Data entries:
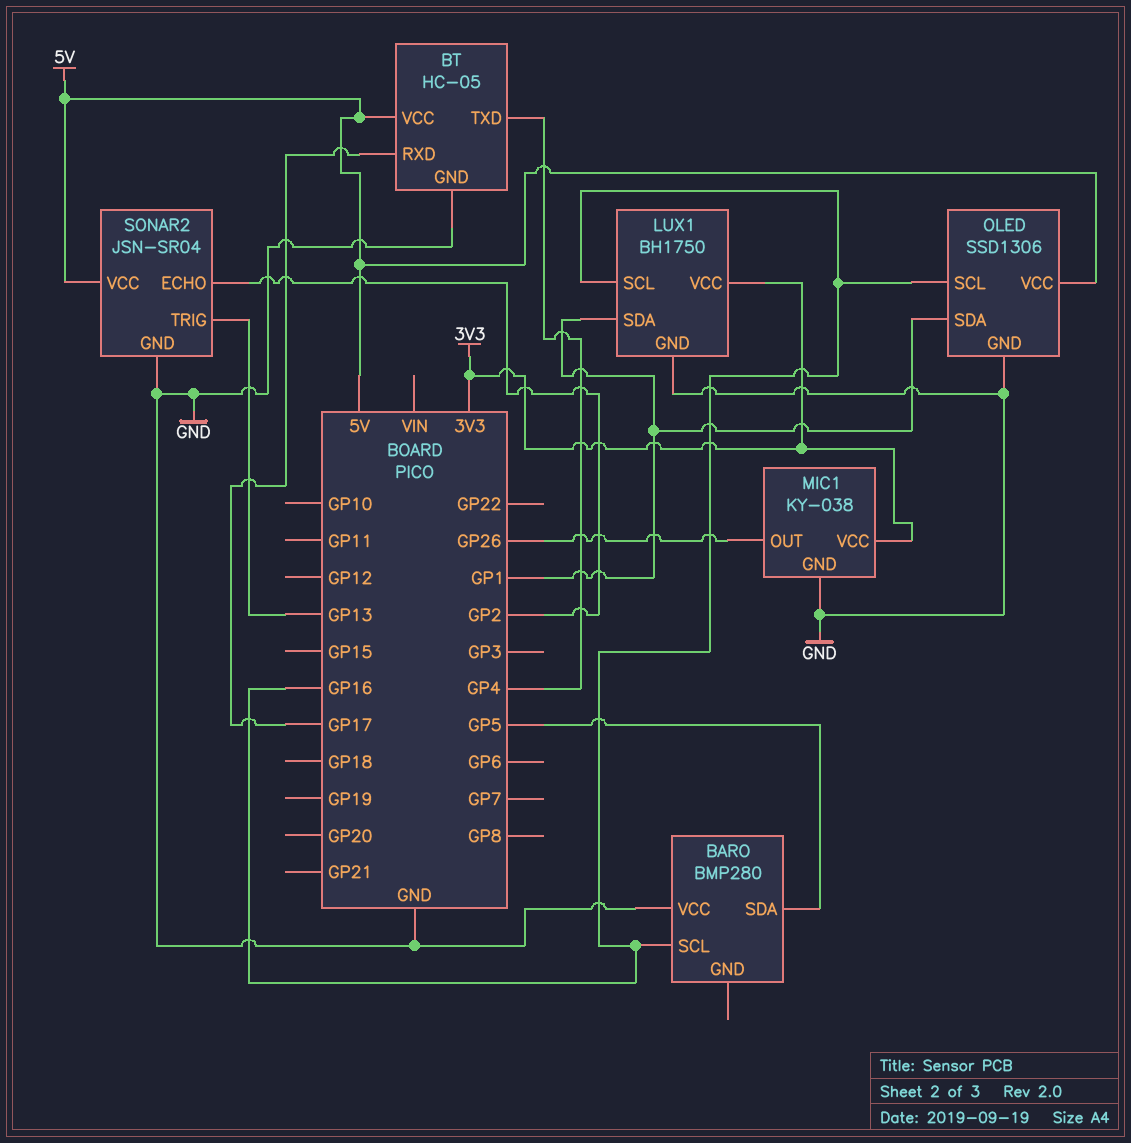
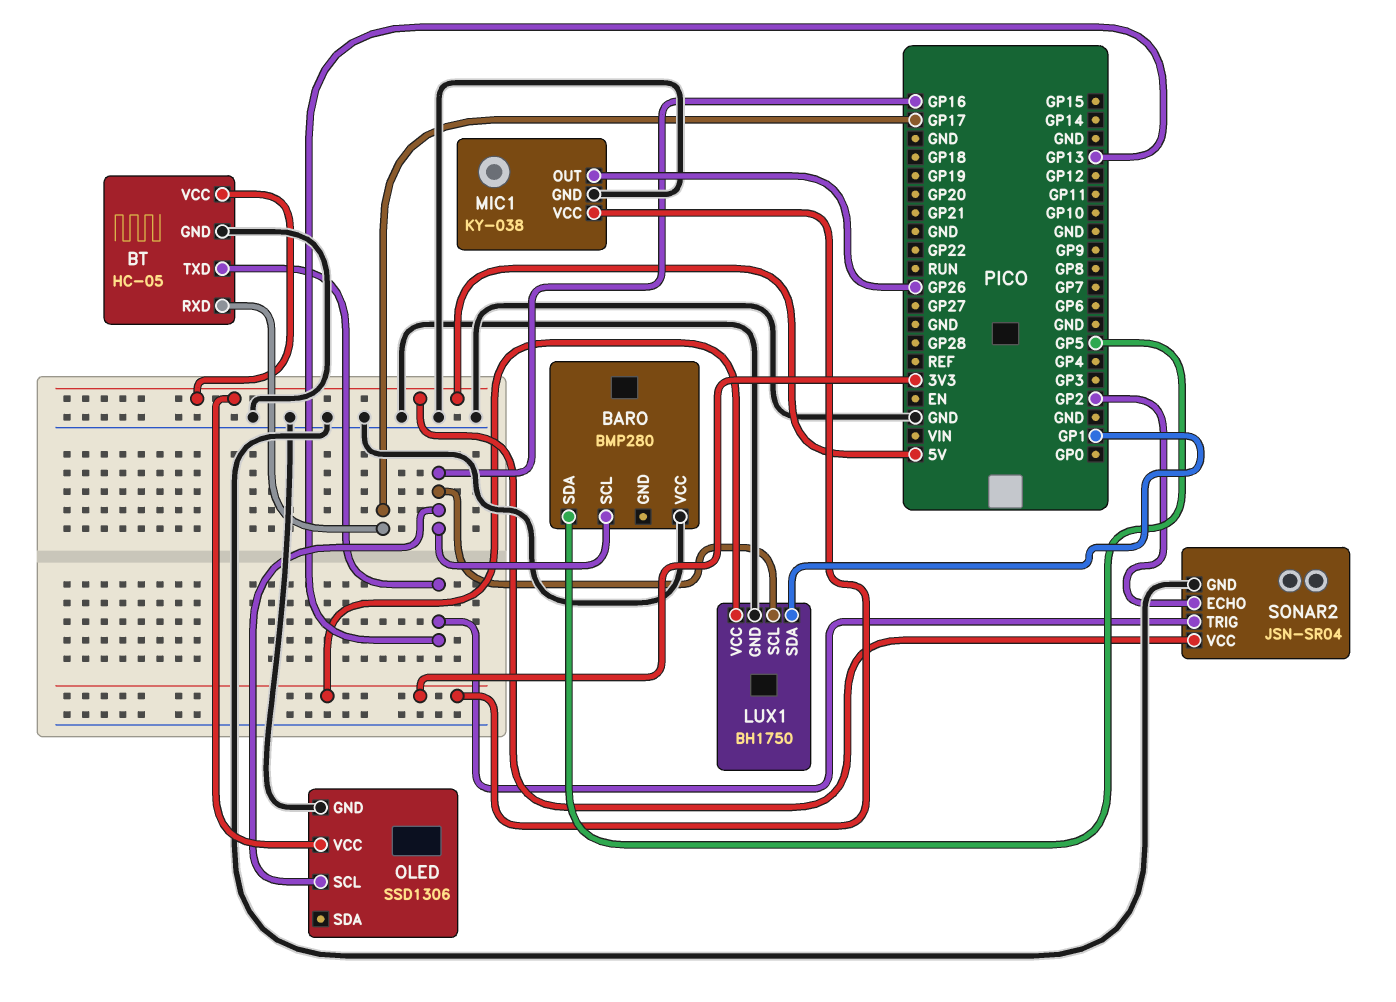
BT pin TXD: GP4 -> GP13
OLED pin SDA: GP1 -> none

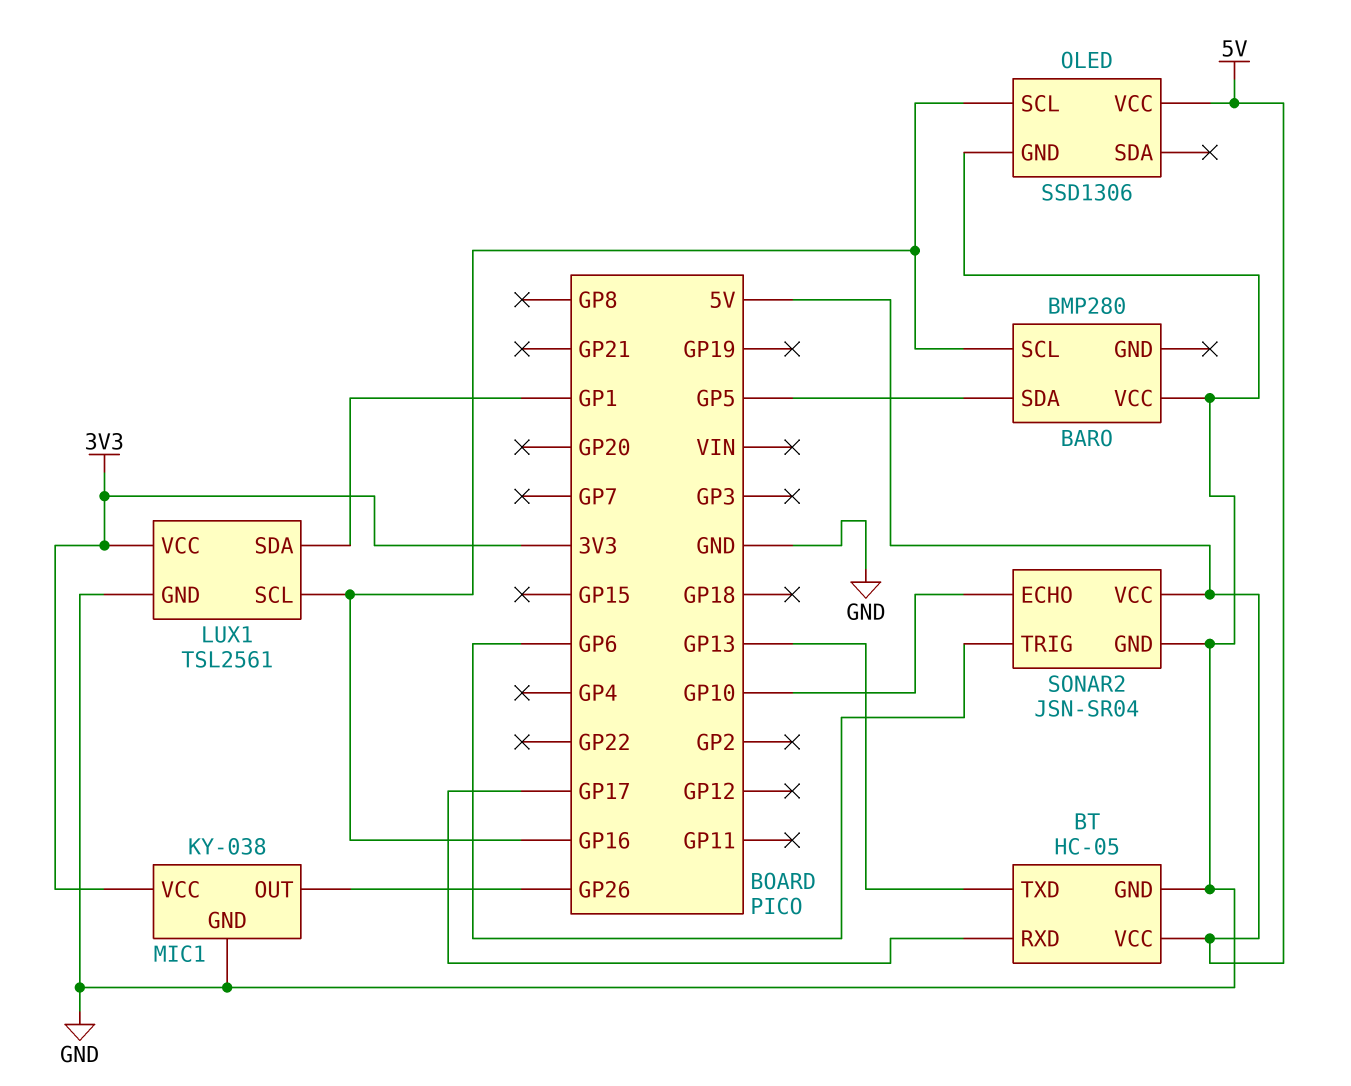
LUX1: BH1750 -> TSL2561
SONAR2 pin ECHO: GP2 -> GP10
SONAR2 pin TRIG: GP13 -> GP6

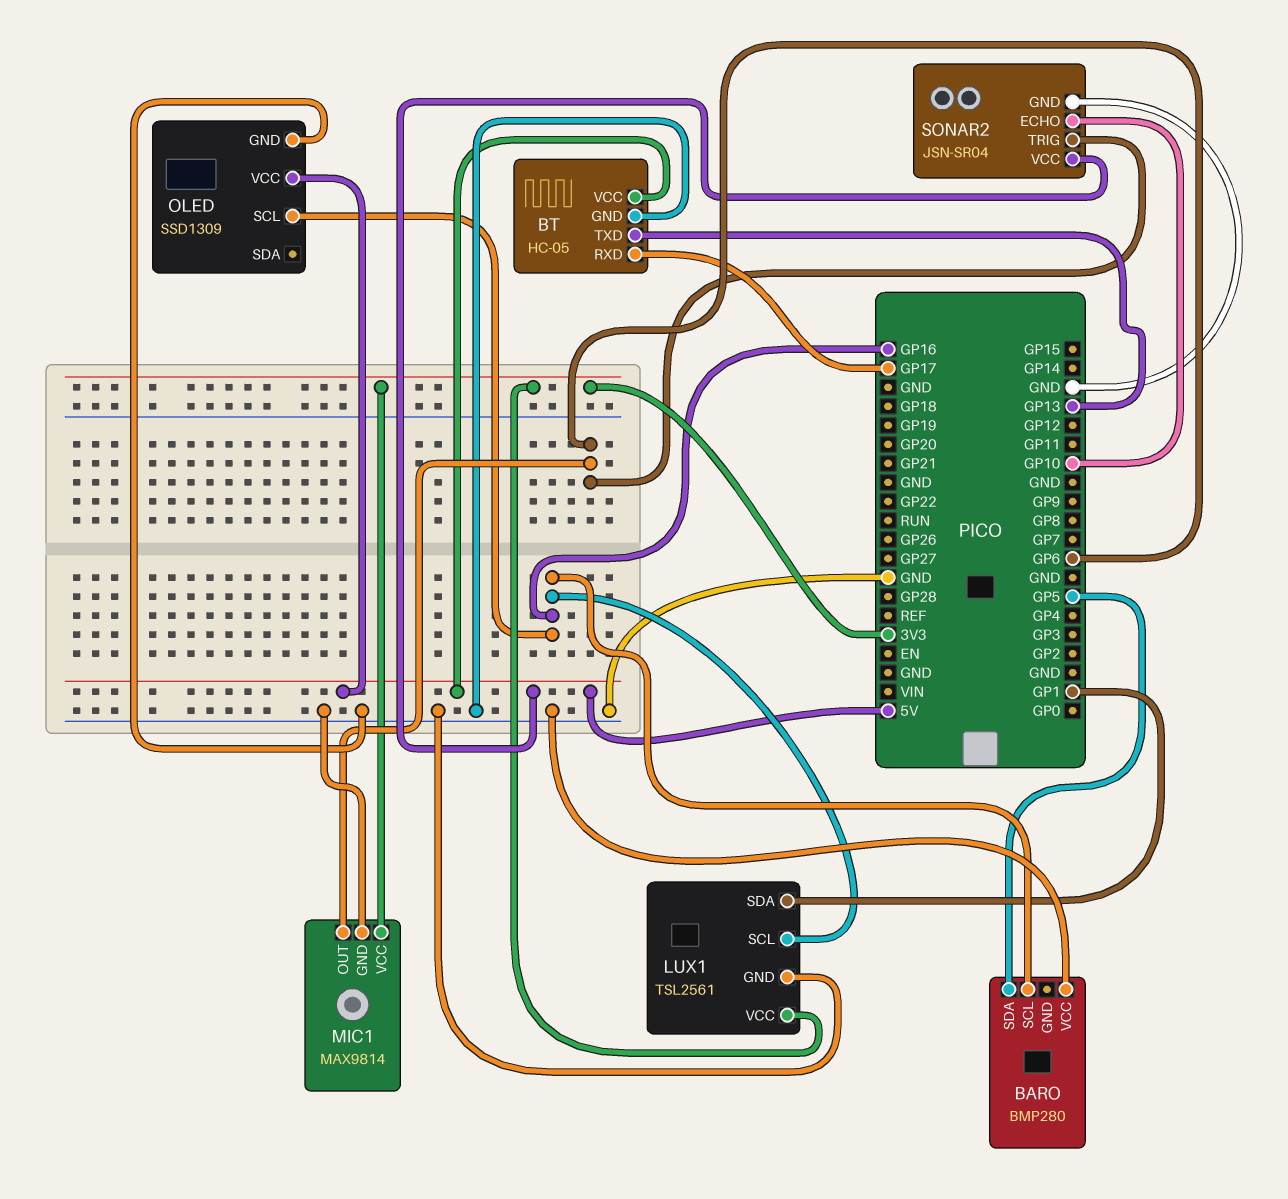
MIC1: KY-038 -> MAX9814
MIC1 pin OUT: GP26 -> GP6
OLED: SSD1306 -> SSD1309

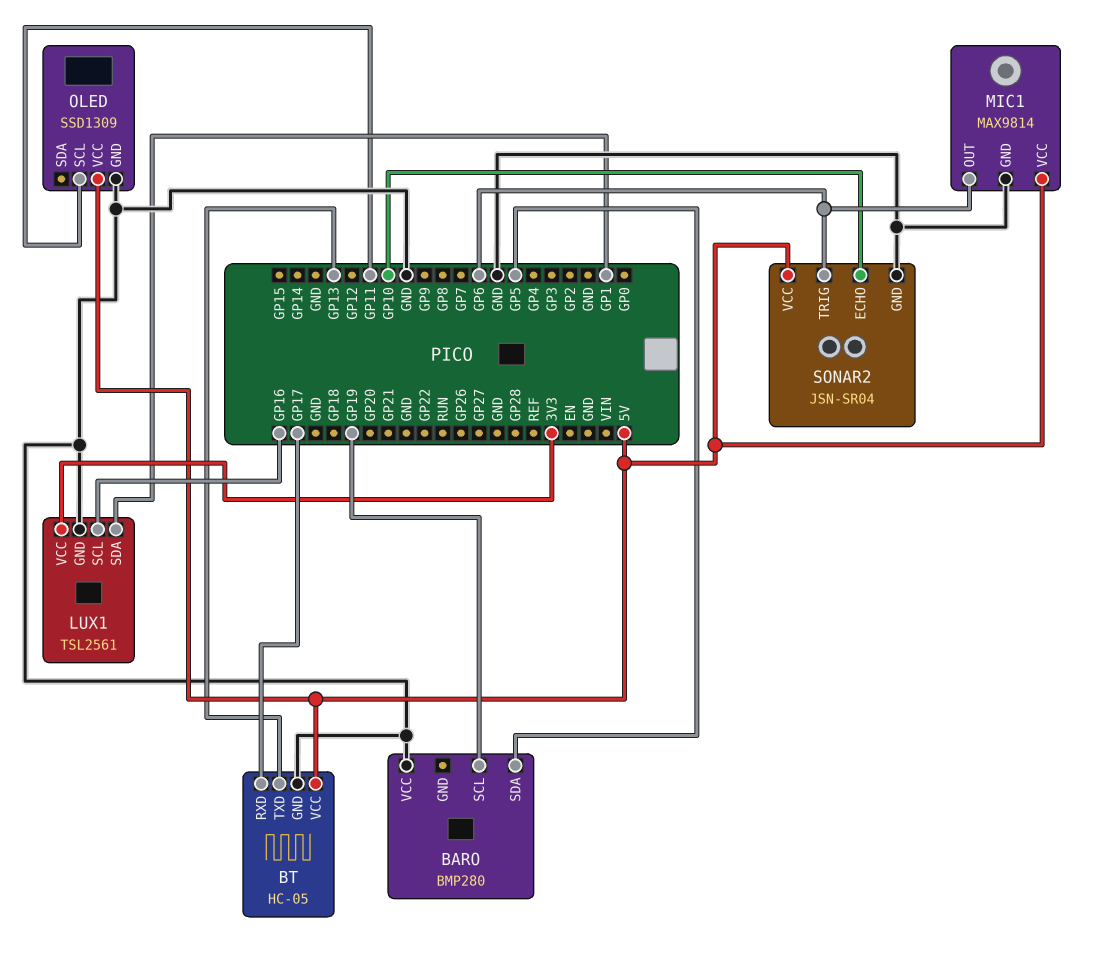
BARO pin SCL: GP16 -> GP19
MIC1 pin VCC: 3V3 -> 5V
OLED pin SCL: GP16 -> GP11

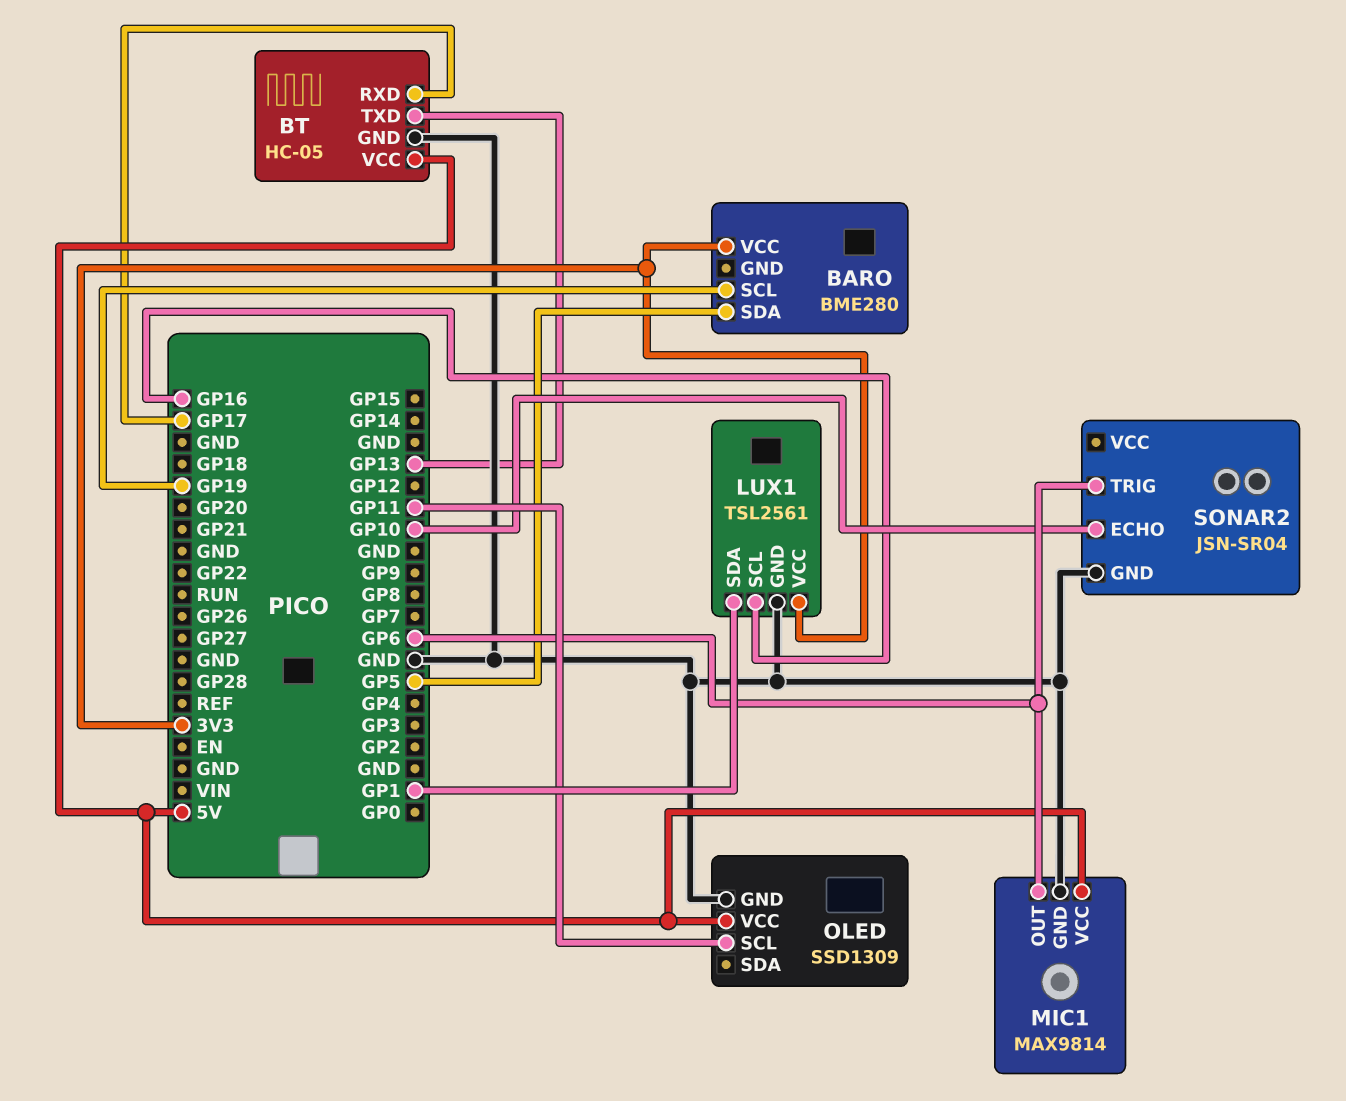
BARO: BMP280 -> BME280
BARO pin VCC: GND -> 3V3
SONAR2 pin VCC: 5V -> none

▶ Exercise instructions:
Output the line that contains "MIC1 pin OUT: GP26 -> GP6" and every subsequent line through the end of the entries, exactly as given, without pictures.

▶ Answer space:
MIC1 pin OUT: GP26 -> GP6
OLED: SSD1306 -> SSD1309

BARO pin SCL: GP16 -> GP19
MIC1 pin VCC: 3V3 -> 5V
OLED pin SCL: GP16 -> GP11

BARO: BMP280 -> BME280
BARO pin VCC: GND -> 3V3
SONAR2 pin VCC: 5V -> none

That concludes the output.